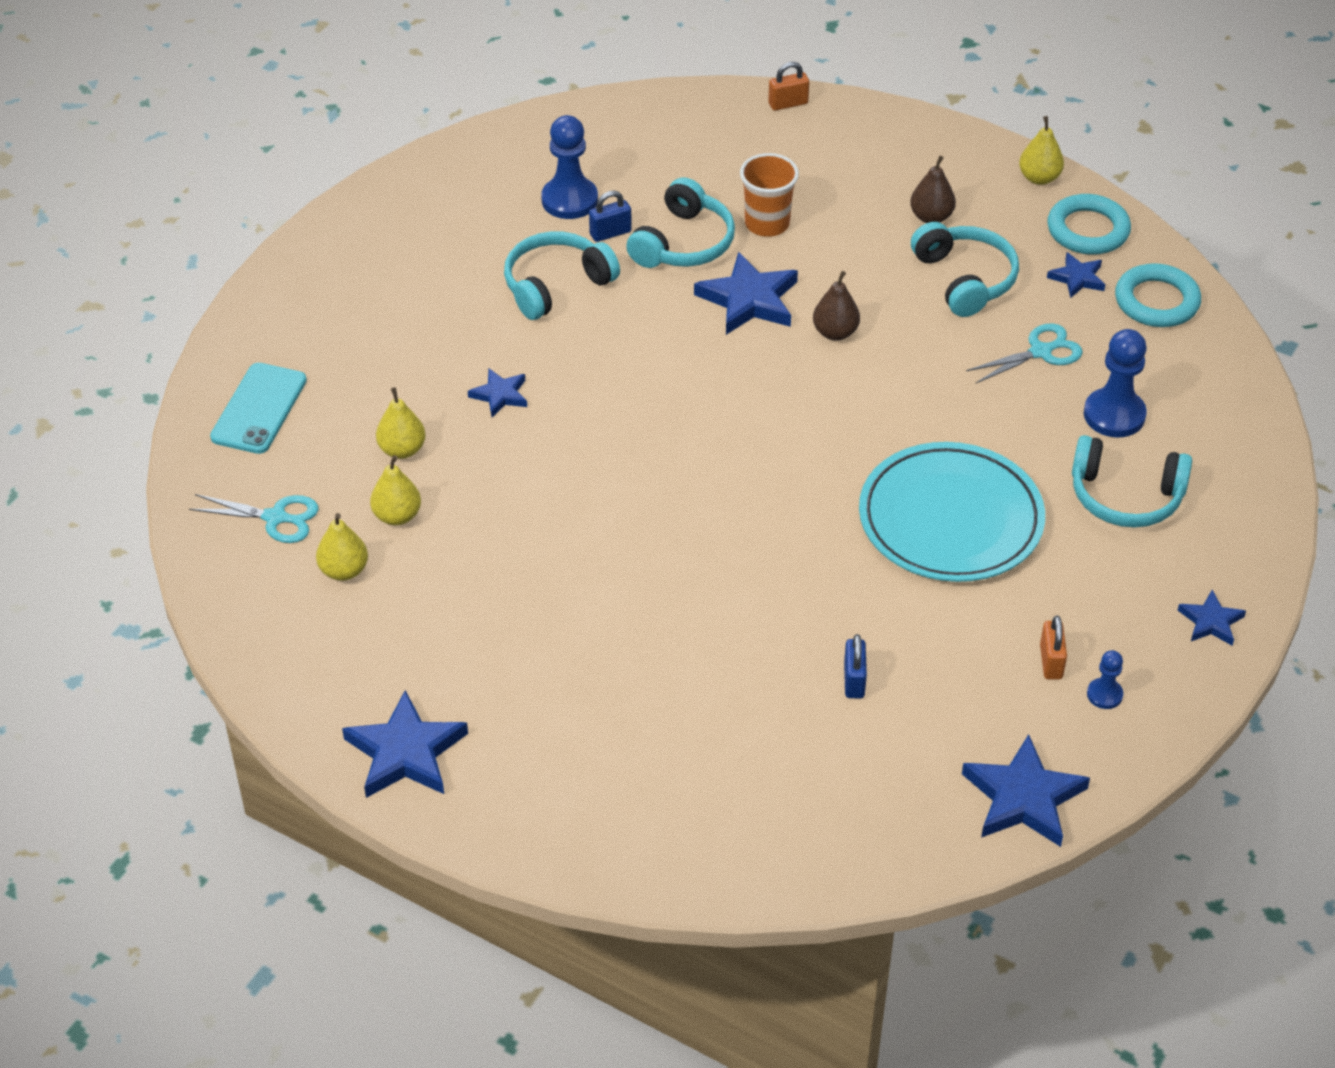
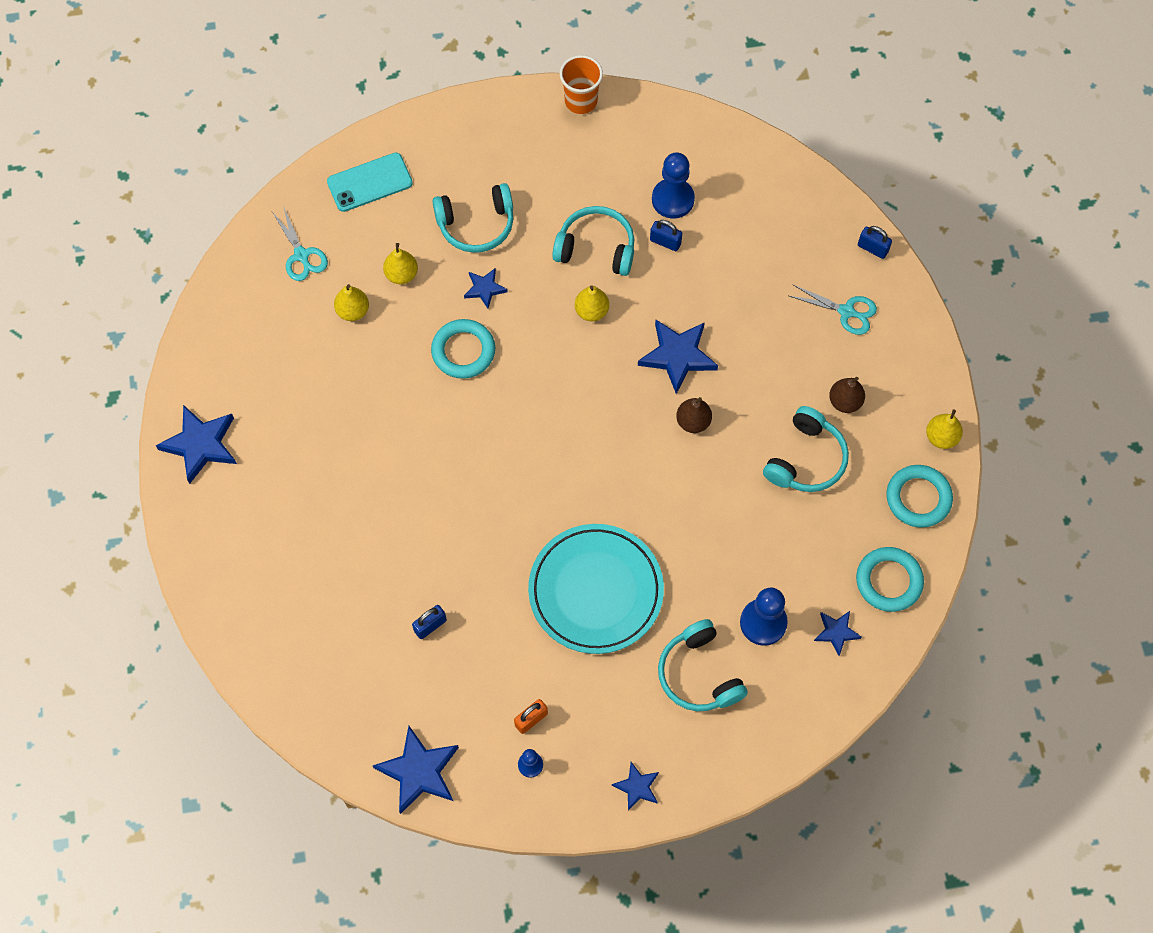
camera: 50 degrees right, 20 degrees up
(344, 570) = (294, 317): yellow pear -> yellow pear (591, 311)
(553, 455) = (463, 351): none -> turquoise ring
(684, 243) = (693, 286): turquoise headphones -> turquoise headphones (476, 225)
(767, 224) = (752, 317): orange cup -> orange cup (581, 101)
(788, 103) = (872, 248): orange padlock -> blue padlock
(1041, 352) = (781, 545): turquoise scissors -> turquoise scissors (847, 312)
(1077, 278) = (867, 521): blue star -> blue star (836, 632)

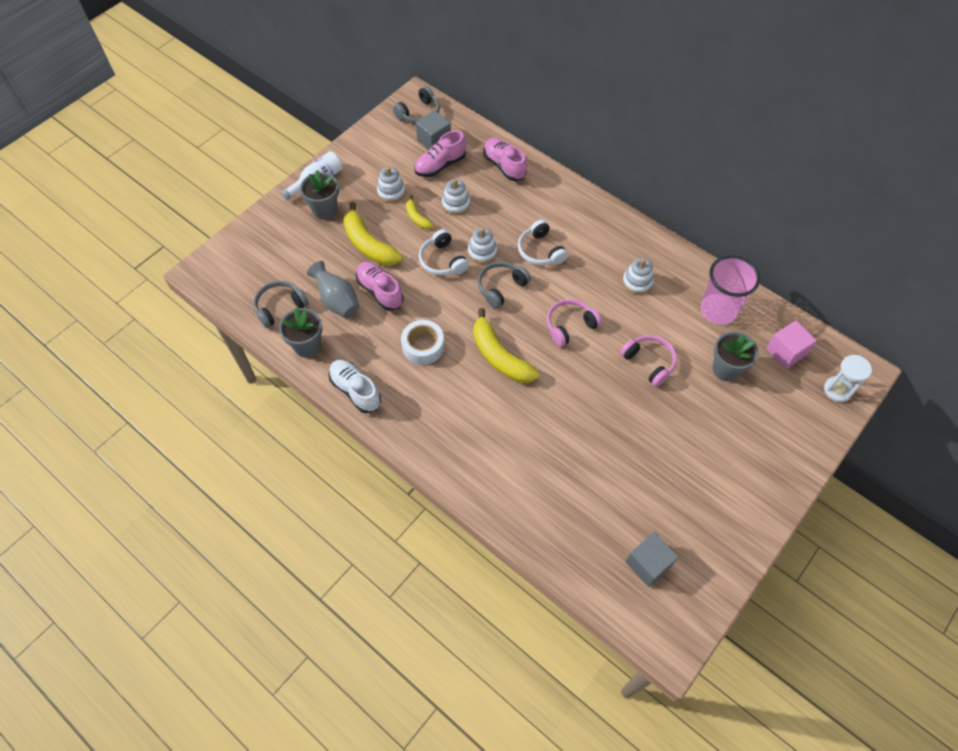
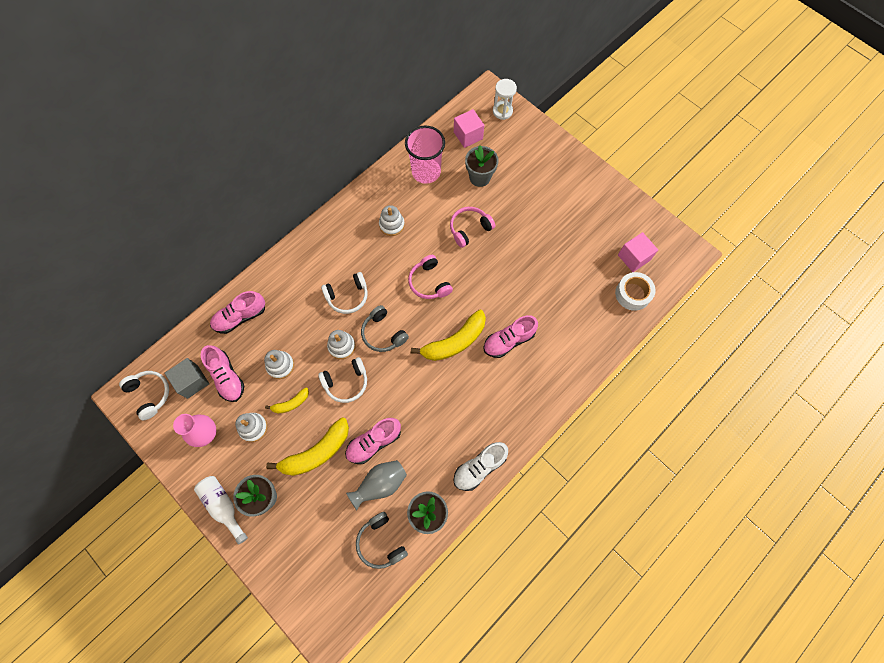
camera: 85 degrees left, 10 degrees up
(384, 159) = (207, 434): none -> pink vase
(419, 113) = (150, 394): grey headphones -> white headphones
(423, 346) = (438, 405): white tape -> white tape (632, 294)
(507, 413) = (508, 340): none -> pink shoe
(648, 564) = (633, 257): grey cube -> pink cube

EXERCISE INSTRUCTIONS: Print the entries as they stand, first line through the line holding "(767, 224) = (752, 317): orange", with every picture removed.

RESULT OF THE EXERCISE:
camera: 50 degrees right, 20 degrees up
(344, 570) = (294, 317): yellow pear -> yellow pear (591, 311)
(553, 455) = (463, 351): none -> turquoise ring
(684, 243) = (693, 286): turquoise headphones -> turquoise headphones (476, 225)
(767, 224) = (752, 317): orange cup -> orange cup (581, 101)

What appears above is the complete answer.